Each entry should be restated word for word, with all pictures left out.

*** Opening of MATERIAL SHOWN ***

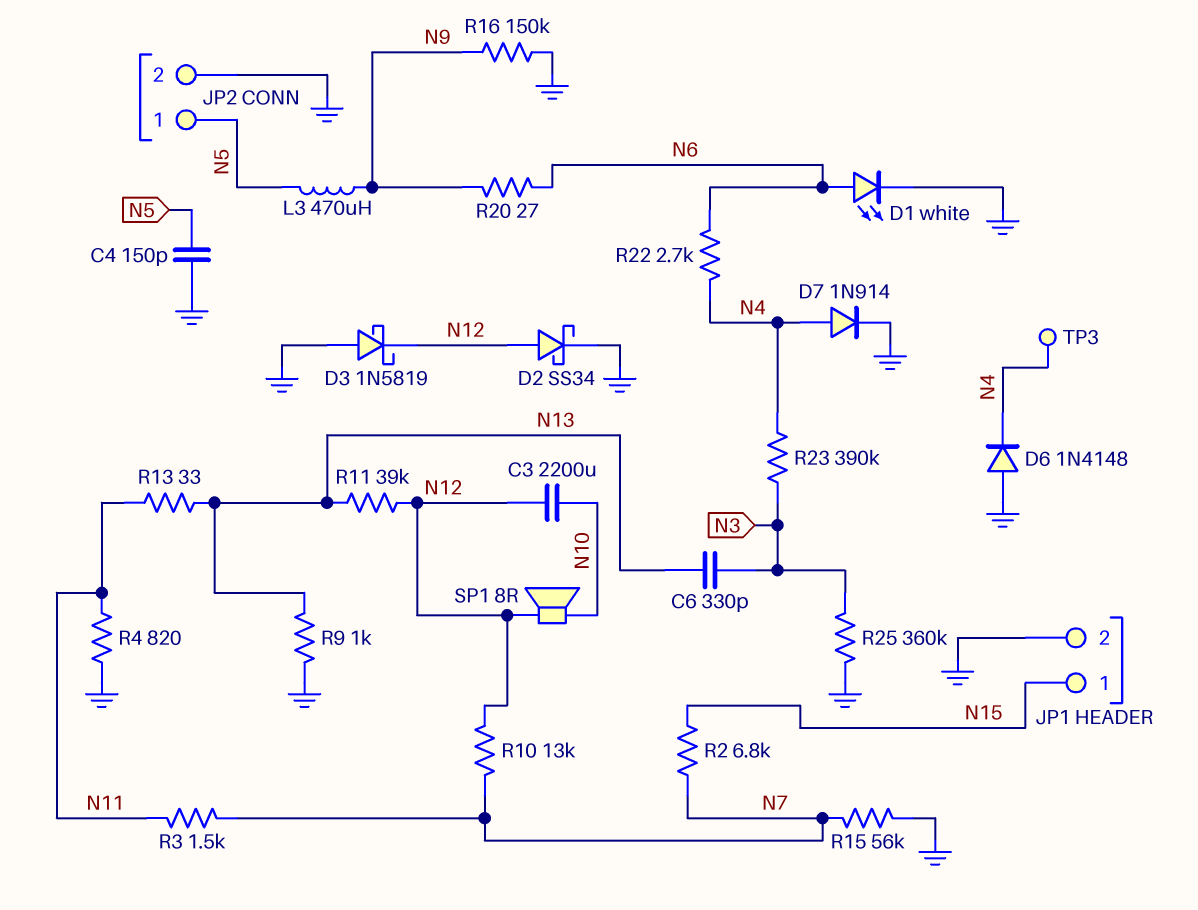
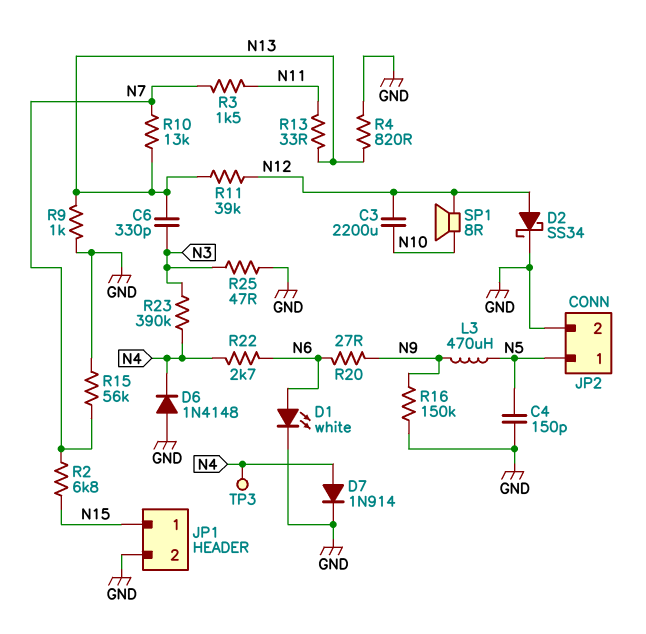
D3: schottky 1N5819 (A GND, K N12) -> none
R4: 820 (GND, N11) -> 820 (GND, N13)
R10: 13k (N7, N12) -> 13k (N7, N13)
R25: 360k (GND, N3) -> 47 (GND, N3)

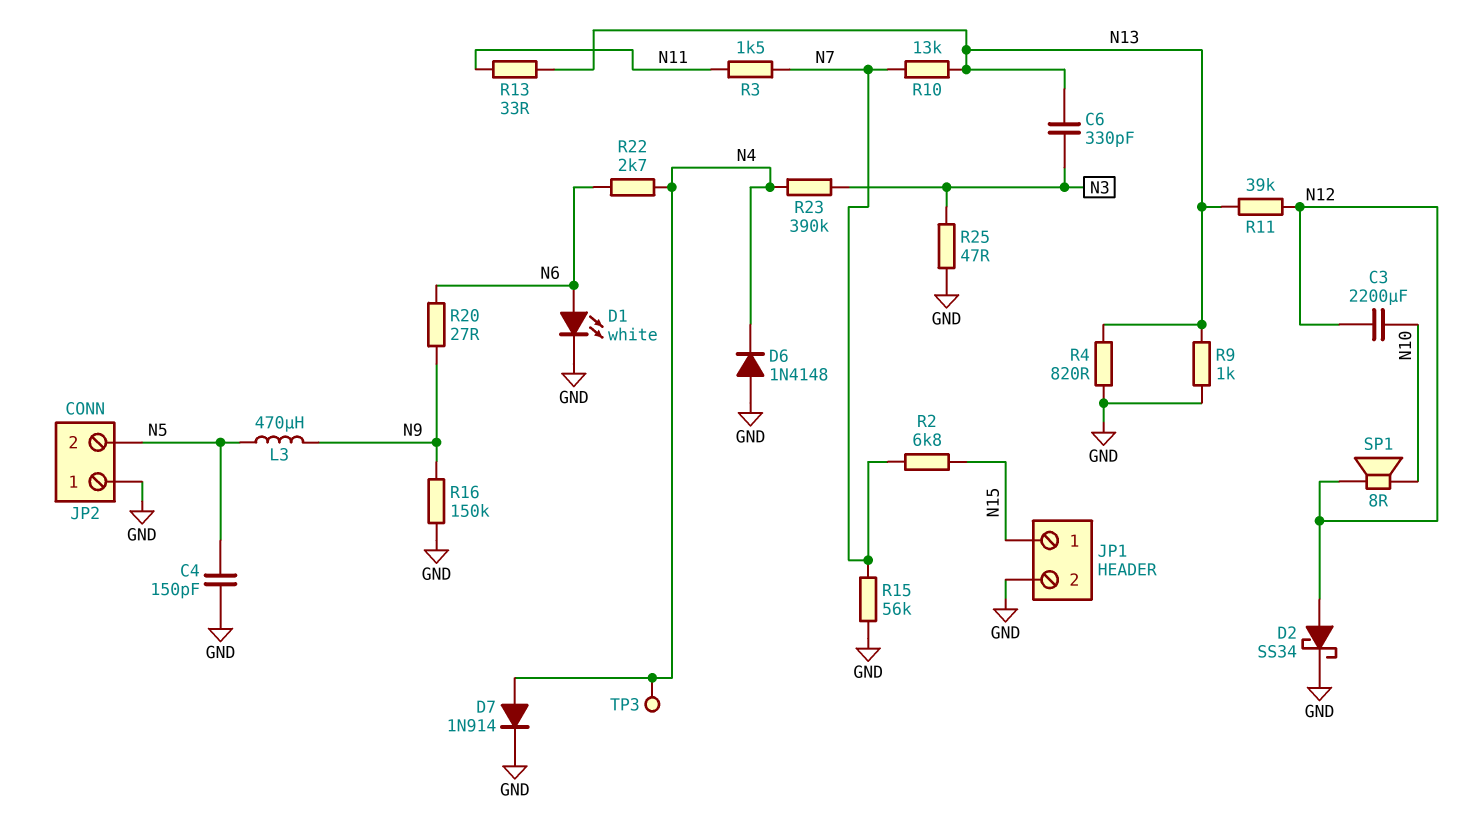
JP2 pin 1: N5 -> GND
JP2 pin 2: GND -> N5

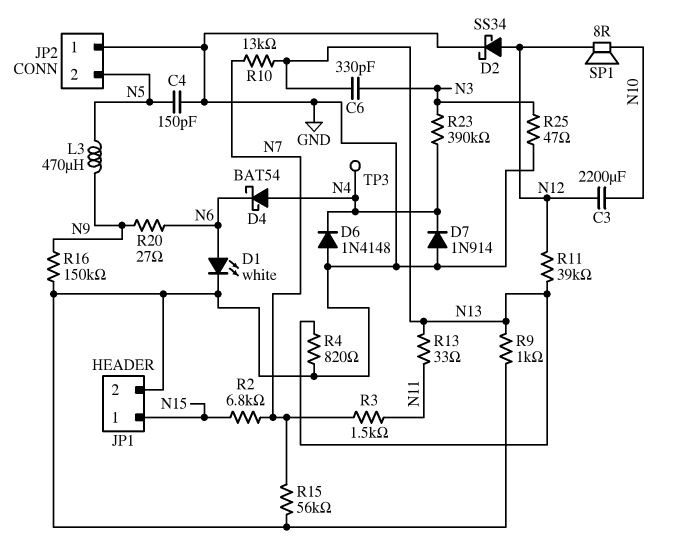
D4: none -> schottky BAT54 (A N4, K N6)
D7: diode 1N914 (A N4, K GND) -> diode 1N914 (A GND, K N4)
R22: 2.7k (N4, N6) -> none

*** Close of MATERIAL SHOWN ***

FINISHED TASK:
D3: schottky 1N5819 (A GND, K N12) -> none
R4: 820 (GND, N11) -> 820 (GND, N13)
R10: 13k (N7, N12) -> 13k (N7, N13)
R25: 360k (GND, N3) -> 47 (GND, N3)

JP2 pin 1: N5 -> GND
JP2 pin 2: GND -> N5

D4: none -> schottky BAT54 (A N4, K N6)
D7: diode 1N914 (A N4, K GND) -> diode 1N914 (A GND, K N4)
R22: 2.7k (N4, N6) -> none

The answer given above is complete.